Consider the listing below. Extract exactly the lines from the line containing "(556, 521) = (885, 573): none -> black car" to the line containing "(767, 604) = (1140, 572): blue", both included.

--- SOURCE DATA ---

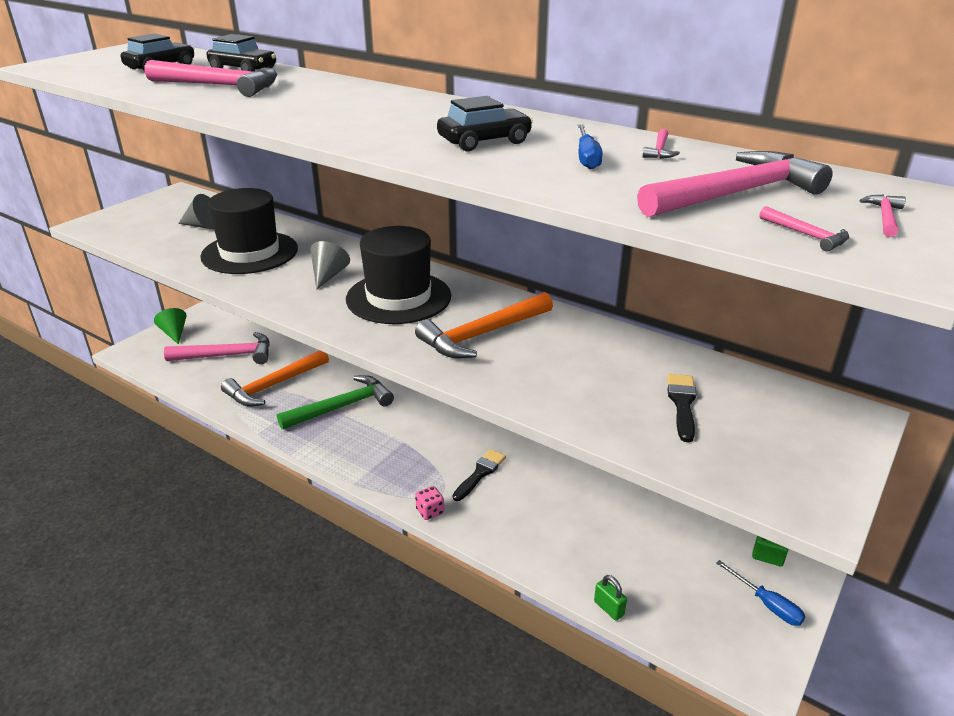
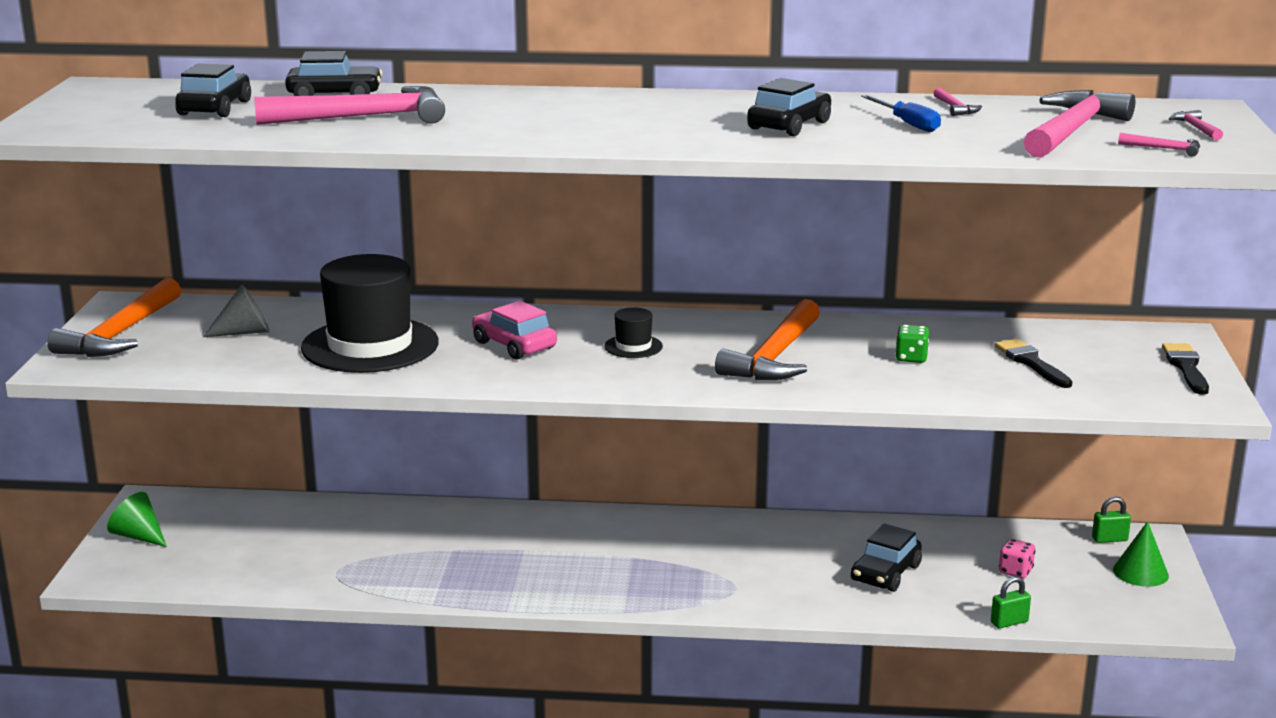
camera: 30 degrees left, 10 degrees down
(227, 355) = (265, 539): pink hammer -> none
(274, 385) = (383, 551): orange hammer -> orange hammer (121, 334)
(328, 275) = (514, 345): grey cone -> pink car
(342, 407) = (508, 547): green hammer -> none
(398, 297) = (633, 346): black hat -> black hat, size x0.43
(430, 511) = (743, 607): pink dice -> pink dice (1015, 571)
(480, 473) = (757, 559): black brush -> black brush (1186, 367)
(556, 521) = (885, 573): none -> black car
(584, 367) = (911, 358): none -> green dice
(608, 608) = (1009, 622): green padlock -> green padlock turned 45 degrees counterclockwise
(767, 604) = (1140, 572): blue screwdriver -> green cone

---
--- SOURCE DATA ---

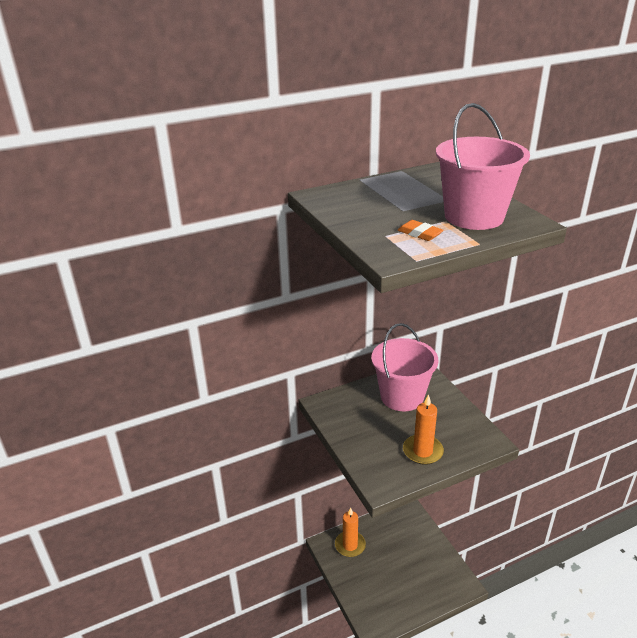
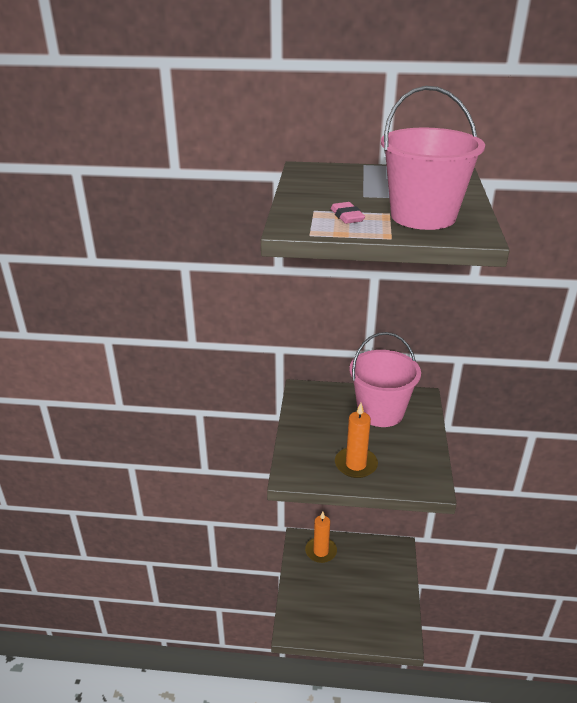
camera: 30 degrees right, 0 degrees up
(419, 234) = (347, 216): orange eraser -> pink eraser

---

**THE ANSWER:**
(556, 521) = (885, 573): none -> black car
(584, 367) = (911, 358): none -> green dice
(608, 608) = (1009, 622): green padlock -> green padlock turned 45 degrees counterclockwise
(767, 604) = (1140, 572): blue screwdriver -> green cone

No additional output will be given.